• WORK ITEM:
In the entries below, find the line with "turquoise jar: 0 -> 3" and transcribe it and every line after it exactly, through the last line, without pictures.

• DATA FOR PROCESSING:
____

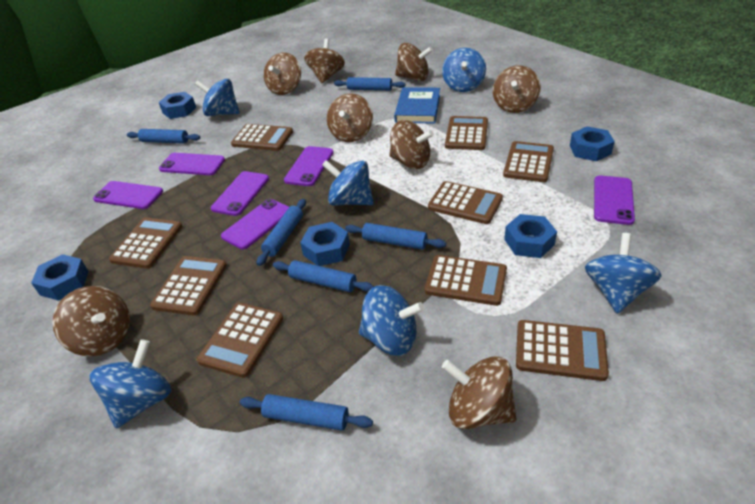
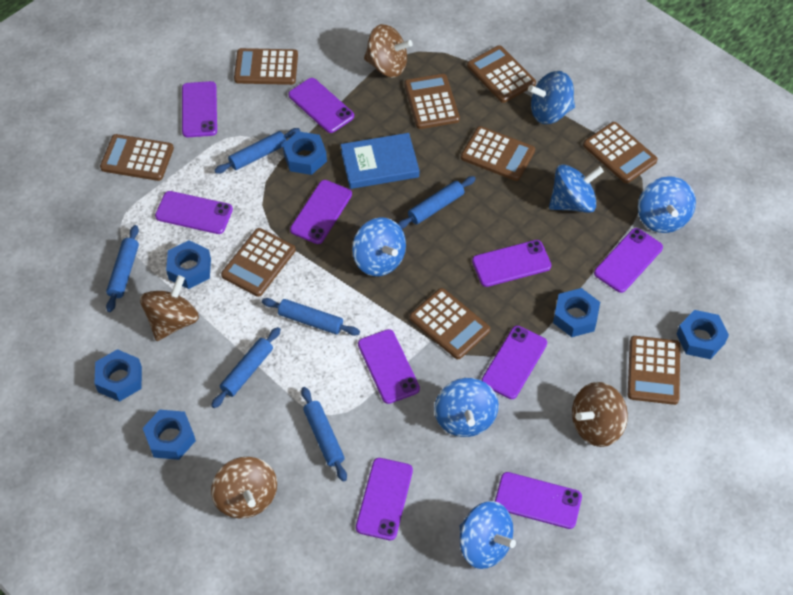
blue nut: 5 -> 6
brown spinning top: 8 -> 4
purple phone: 6 -> 10

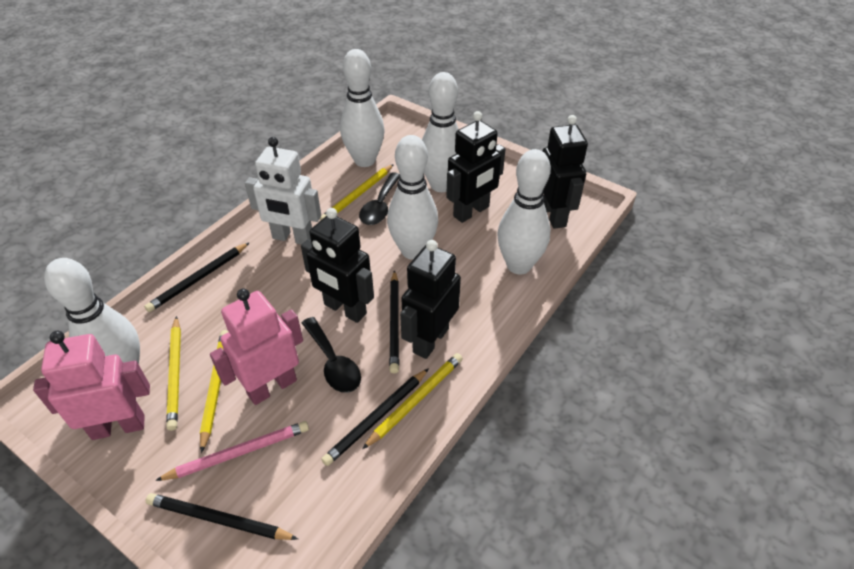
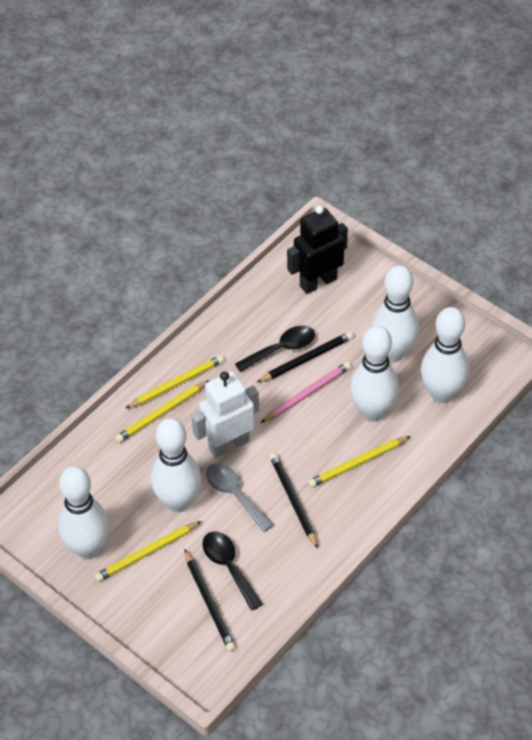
black pencil: 4 -> 3
black robot: 4 -> 1
grey spoon: 0 -> 1
pink robot: 2 -> 0

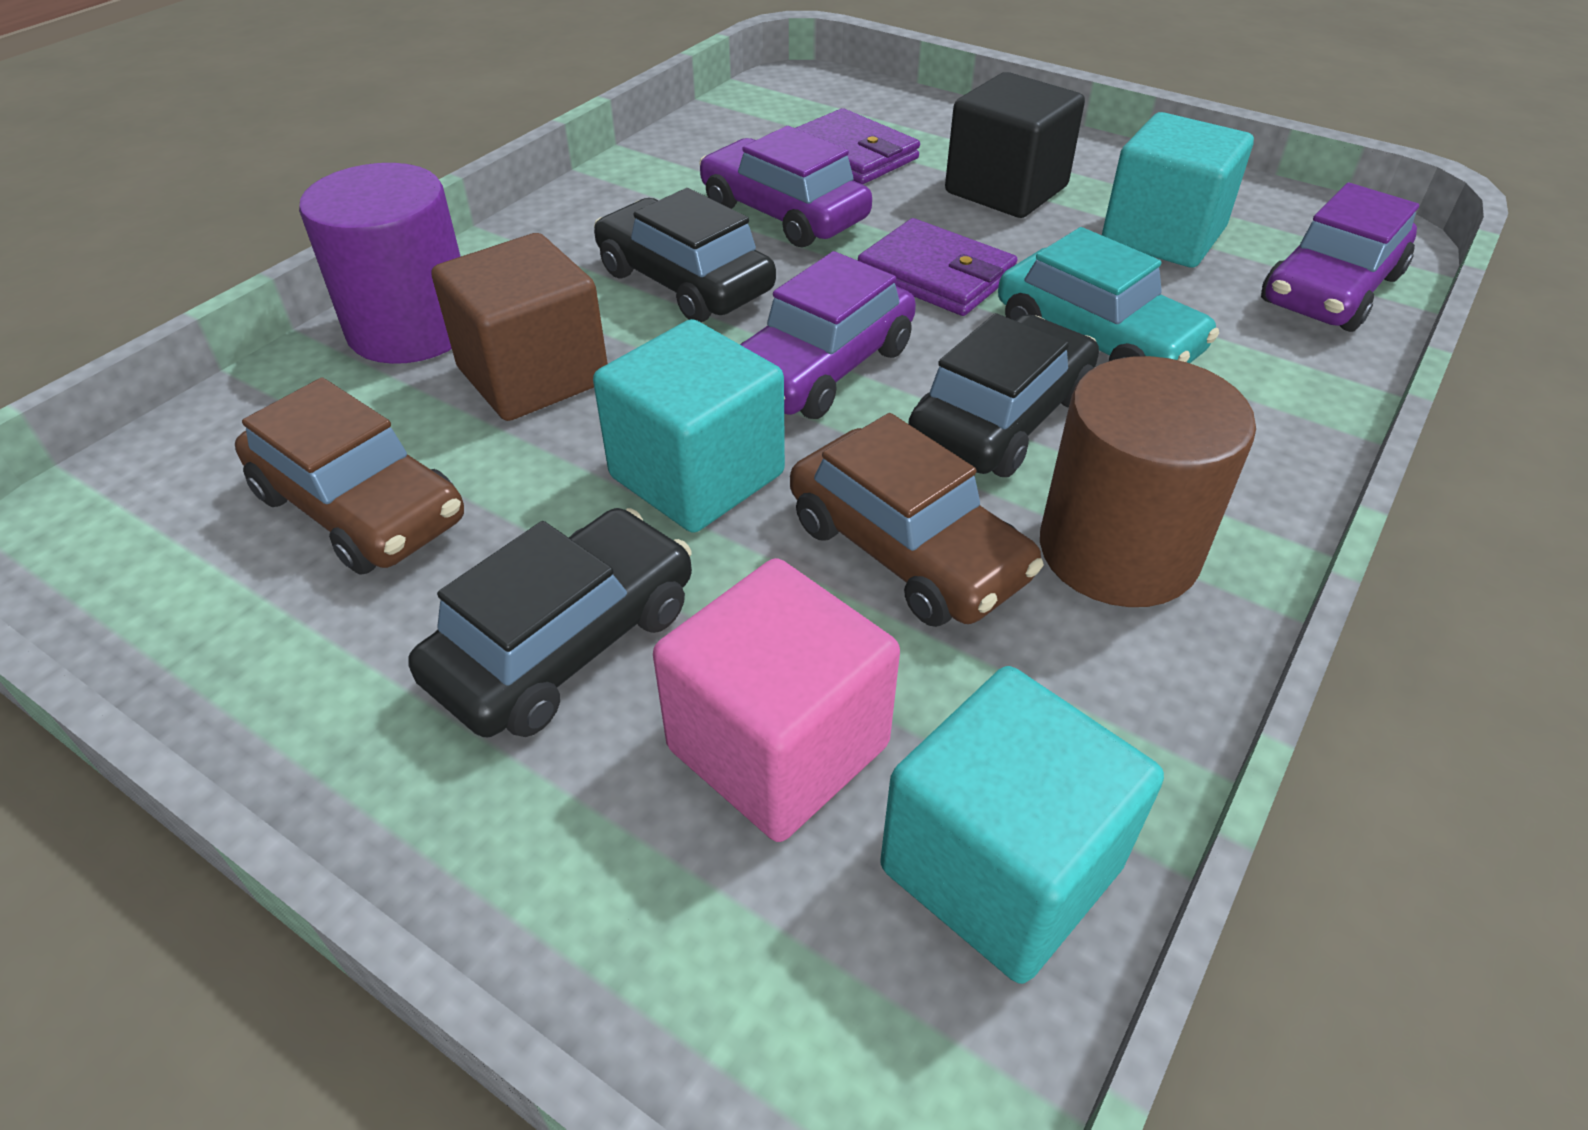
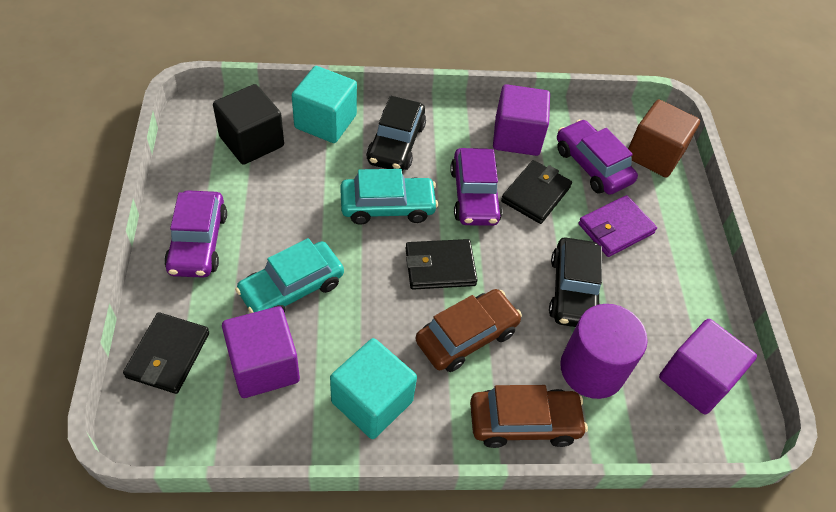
black car: 3 -> 2
black wallet: 0 -> 3
brown cylinder: 1 -> 0
pink cube: 1 -> 0
purple cube: 0 -> 3
purple wallet: 2 -> 1
turquoise car: 1 -> 2
turquoise cube: 3 -> 2

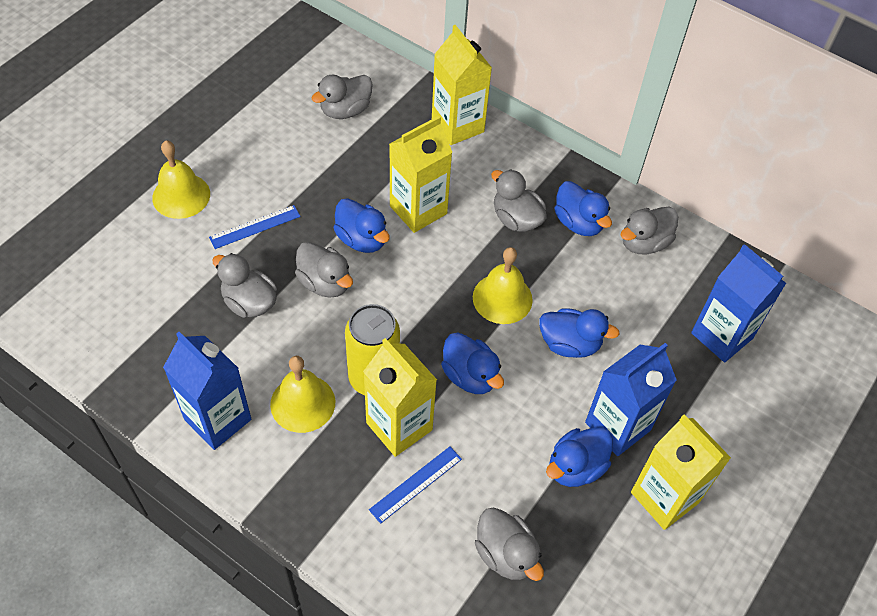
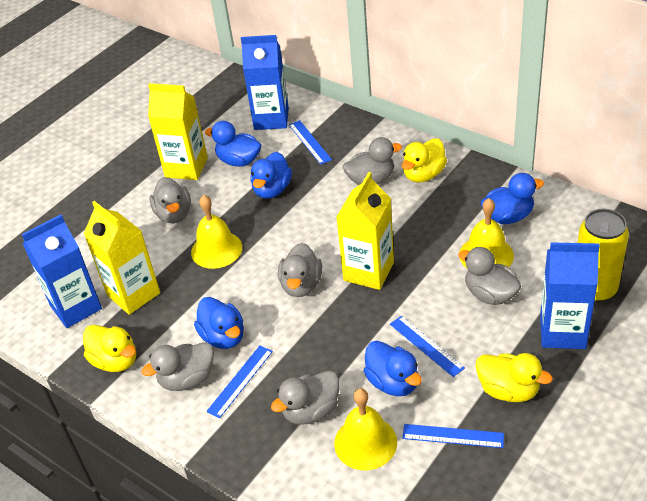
blue ruler: 2 -> 4
yellow carton: 4 -> 3
yellow duck: 0 -> 3

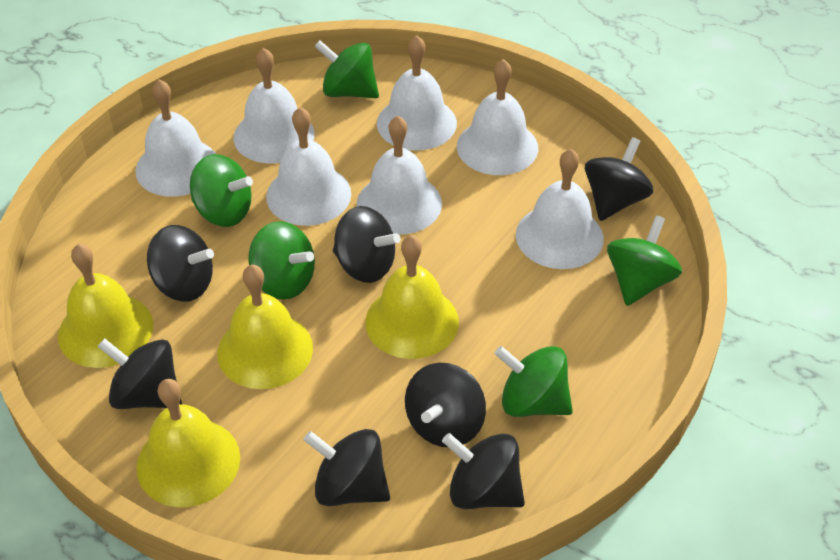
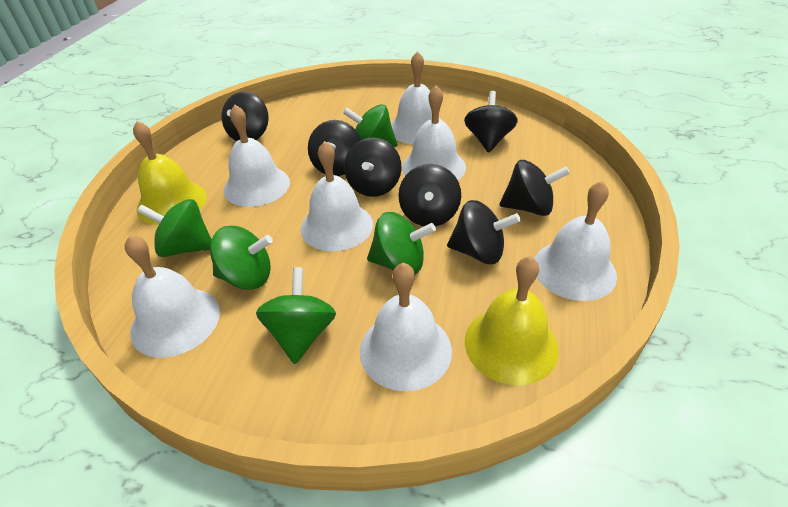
yellow bell: 4 -> 2

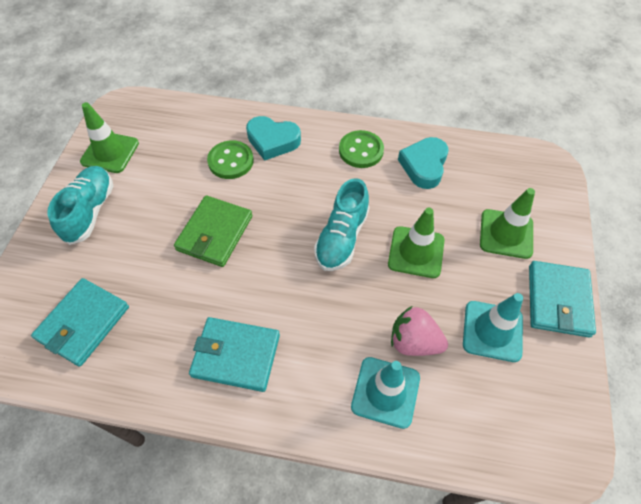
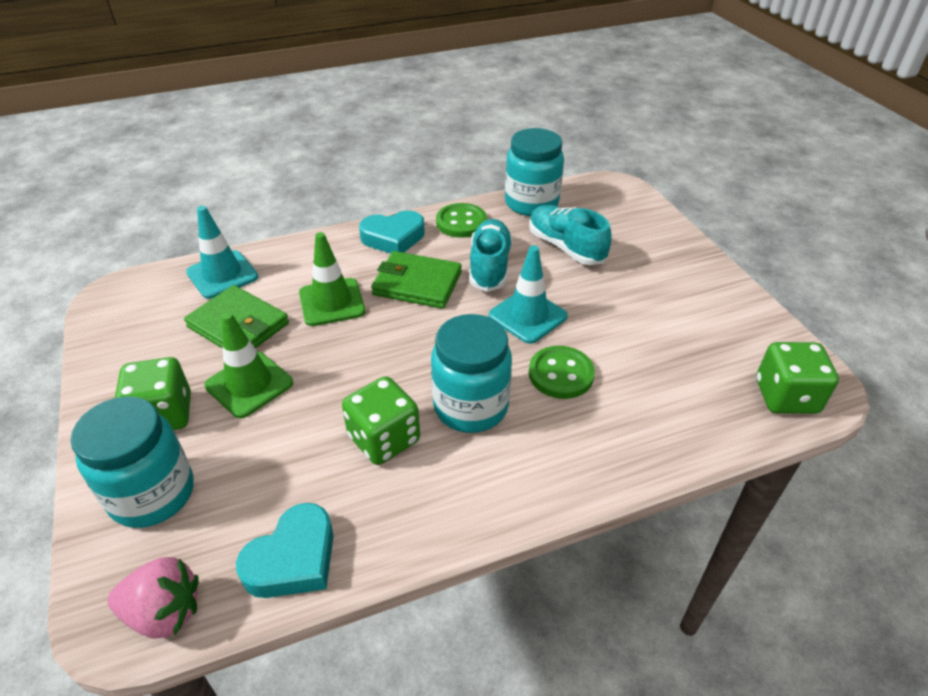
green dice: 0 -> 3
green traffic cone: 3 -> 2
green wallet: 1 -> 2
turquoise jar: 0 -> 3
turquoise wallet: 3 -> 0

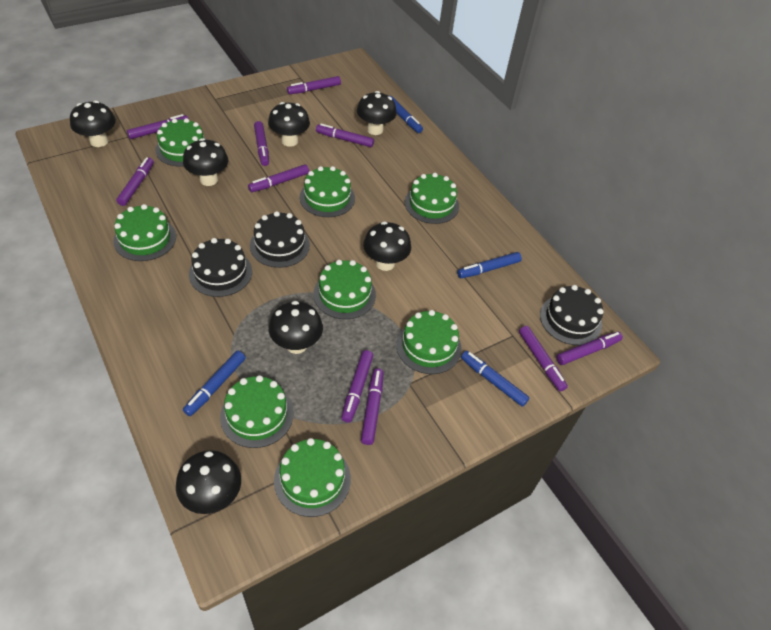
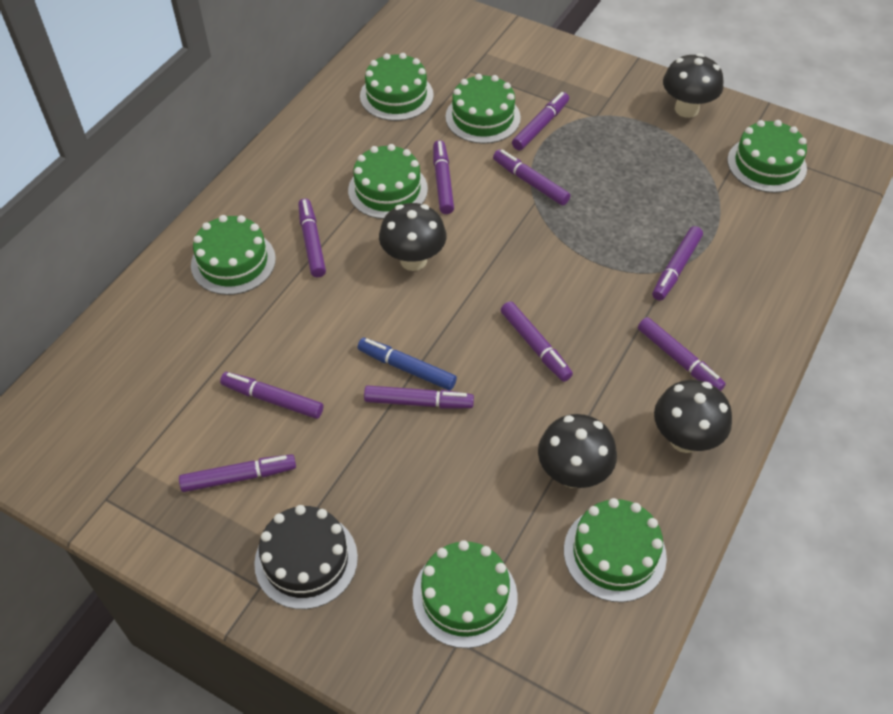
black cake: 3 -> 1
black mushroom: 7 -> 4
blue marker: 4 -> 1
green cake: 8 -> 7

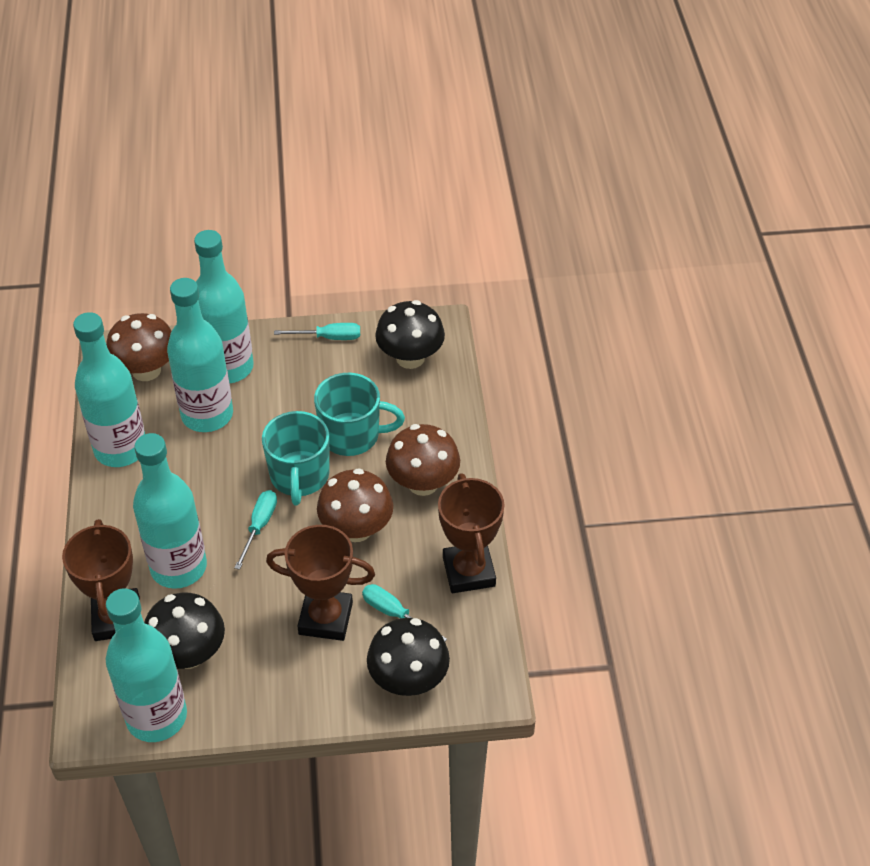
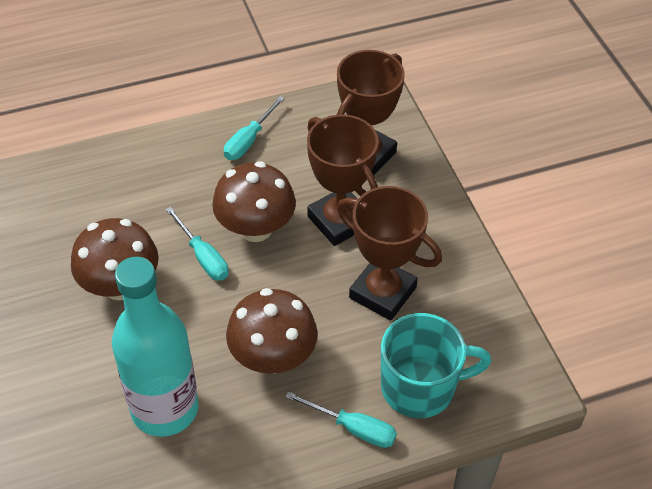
black mushroom: 3 -> 0
turquoise bottle: 5 -> 1
turquoise mug: 2 -> 1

____

• TASK OUTPUT:
turquoise jar: 0 -> 3
turquoise wallet: 3 -> 0

black cake: 3 -> 1
black mushroom: 7 -> 4
blue marker: 4 -> 1
green cake: 8 -> 7

black mushroom: 3 -> 0
turquoise bottle: 5 -> 1
turquoise mug: 2 -> 1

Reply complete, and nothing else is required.